* _Problem to solve_:
Look through the entries below for the line with "C3: none -> 1nF (NET2, VA)" and the line with "D5: LED orange", then give again exactly those two lines and all lines between them, minus the pictures.

* _Records supplied_:
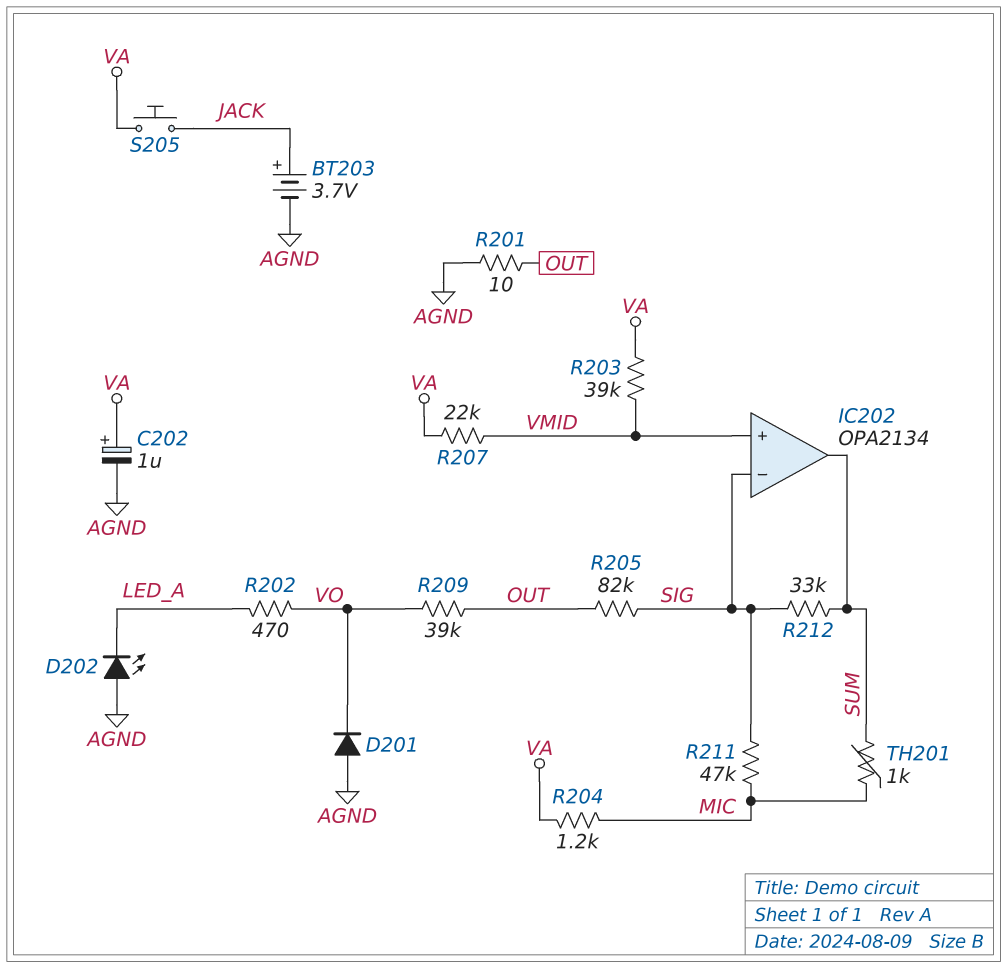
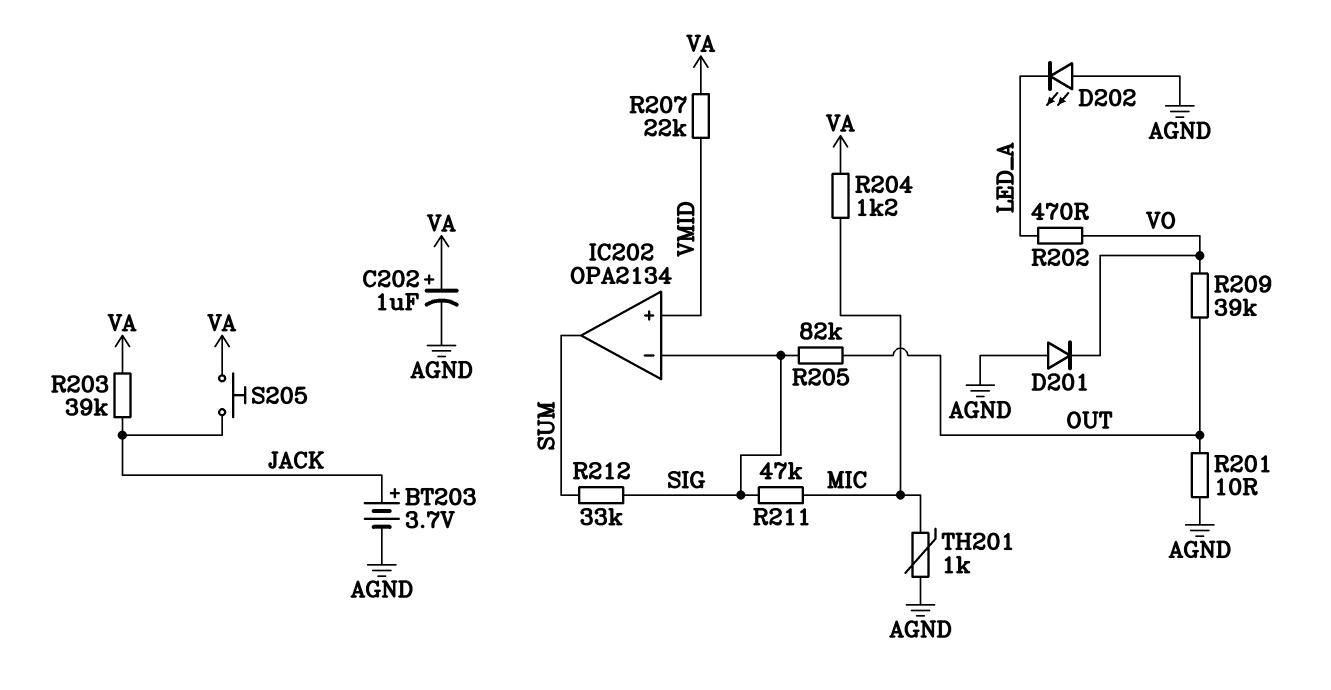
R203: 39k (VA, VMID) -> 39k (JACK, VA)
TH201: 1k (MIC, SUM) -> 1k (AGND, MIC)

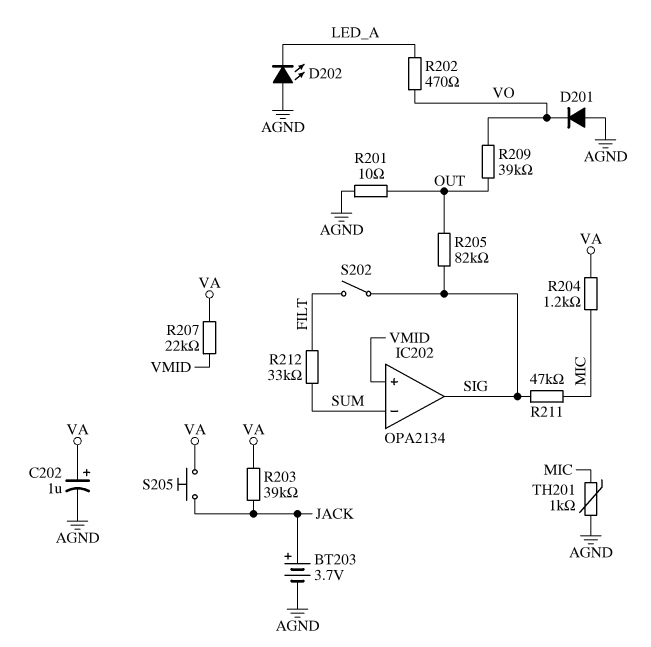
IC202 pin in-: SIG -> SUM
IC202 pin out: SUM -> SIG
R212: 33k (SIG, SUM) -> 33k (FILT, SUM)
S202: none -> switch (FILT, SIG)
--
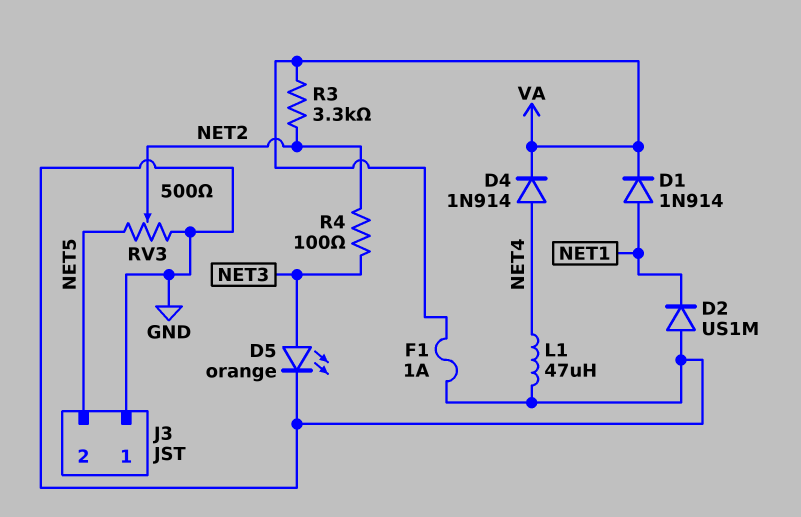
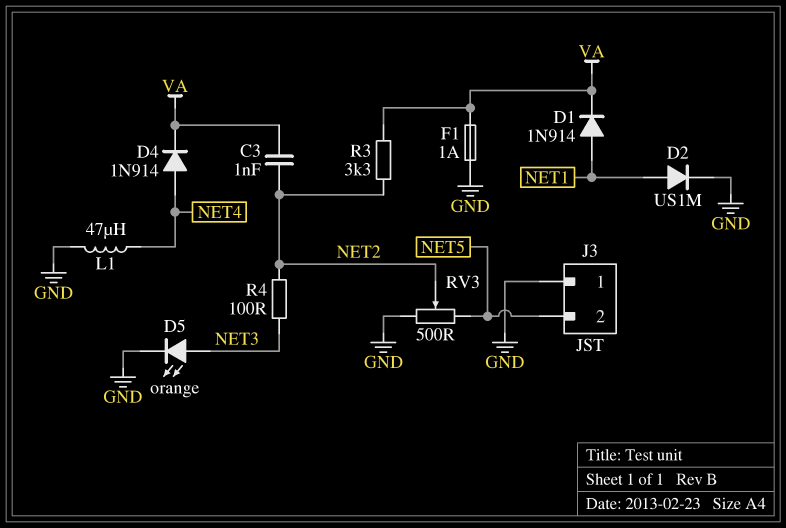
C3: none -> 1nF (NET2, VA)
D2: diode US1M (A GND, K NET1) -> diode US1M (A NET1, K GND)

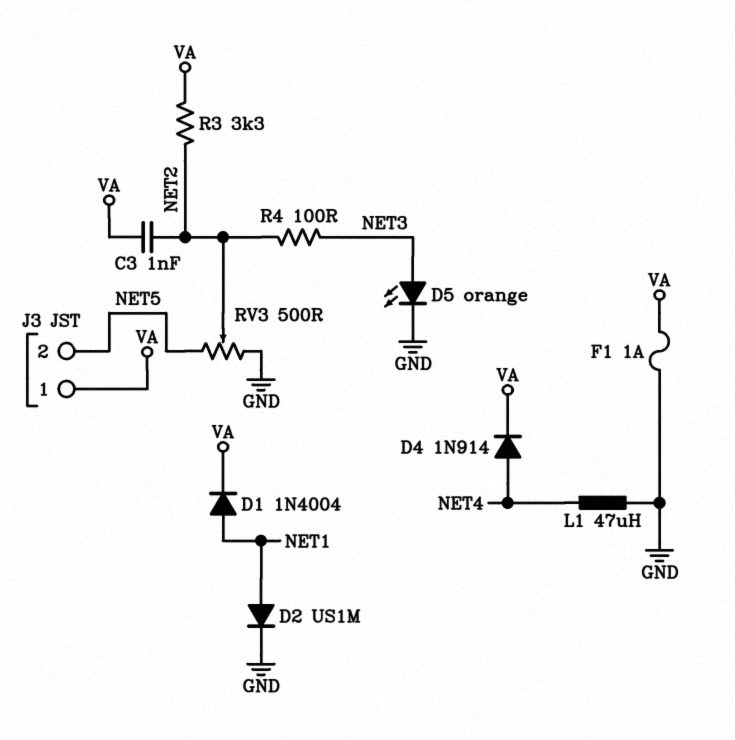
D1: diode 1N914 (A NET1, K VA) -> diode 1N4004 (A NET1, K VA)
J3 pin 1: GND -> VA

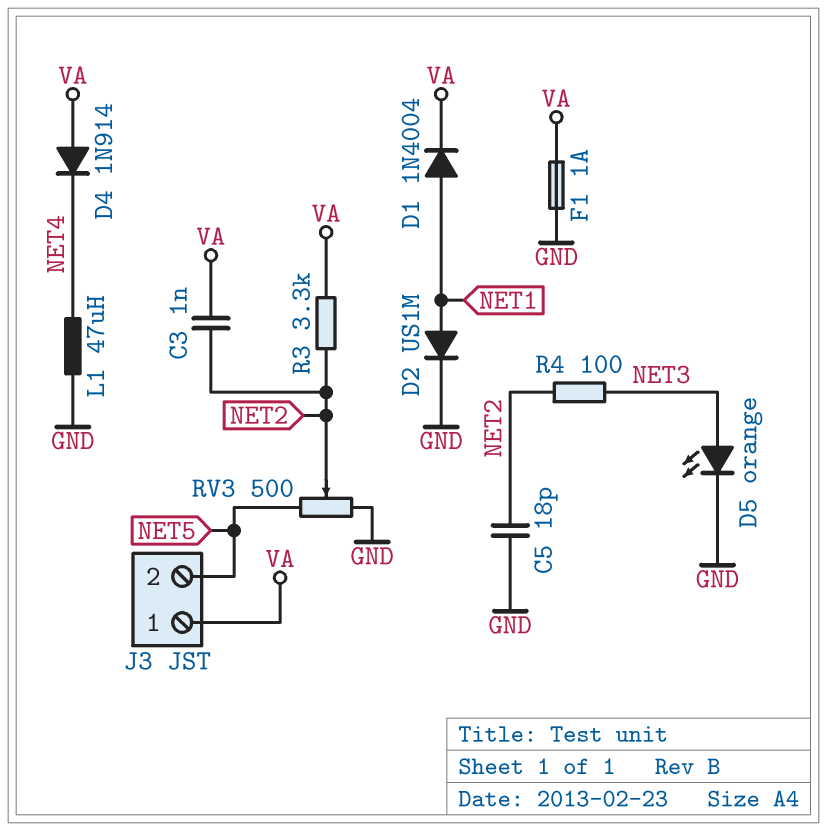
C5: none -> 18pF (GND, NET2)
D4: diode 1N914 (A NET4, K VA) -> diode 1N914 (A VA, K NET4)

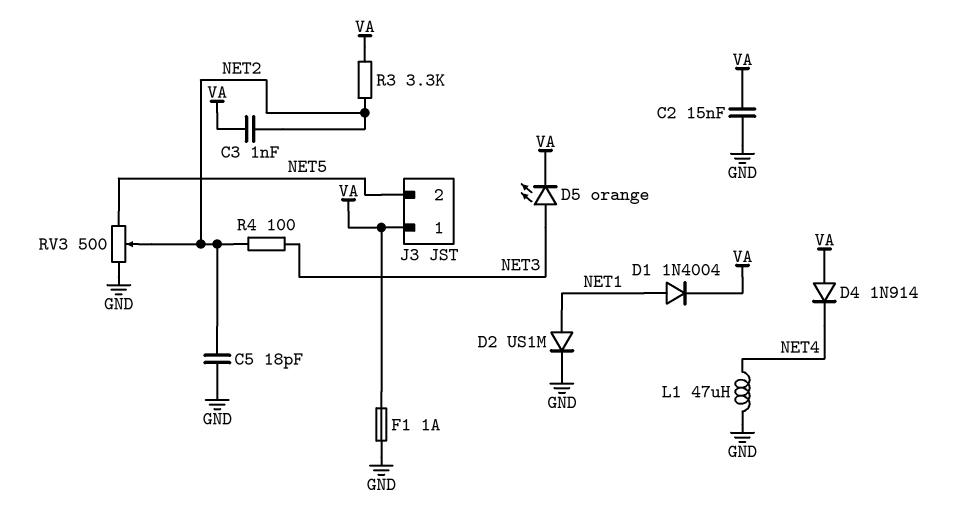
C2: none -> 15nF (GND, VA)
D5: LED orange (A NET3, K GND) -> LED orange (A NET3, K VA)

* _Reply to the exercise_:
C3: none -> 1nF (NET2, VA)
D2: diode US1M (A GND, K NET1) -> diode US1M (A NET1, K GND)

D1: diode 1N914 (A NET1, K VA) -> diode 1N4004 (A NET1, K VA)
J3 pin 1: GND -> VA

C5: none -> 18pF (GND, NET2)
D4: diode 1N914 (A NET4, K VA) -> diode 1N914 (A VA, K NET4)

C2: none -> 15nF (GND, VA)
D5: LED orange (A NET3, K GND) -> LED orange (A NET3, K VA)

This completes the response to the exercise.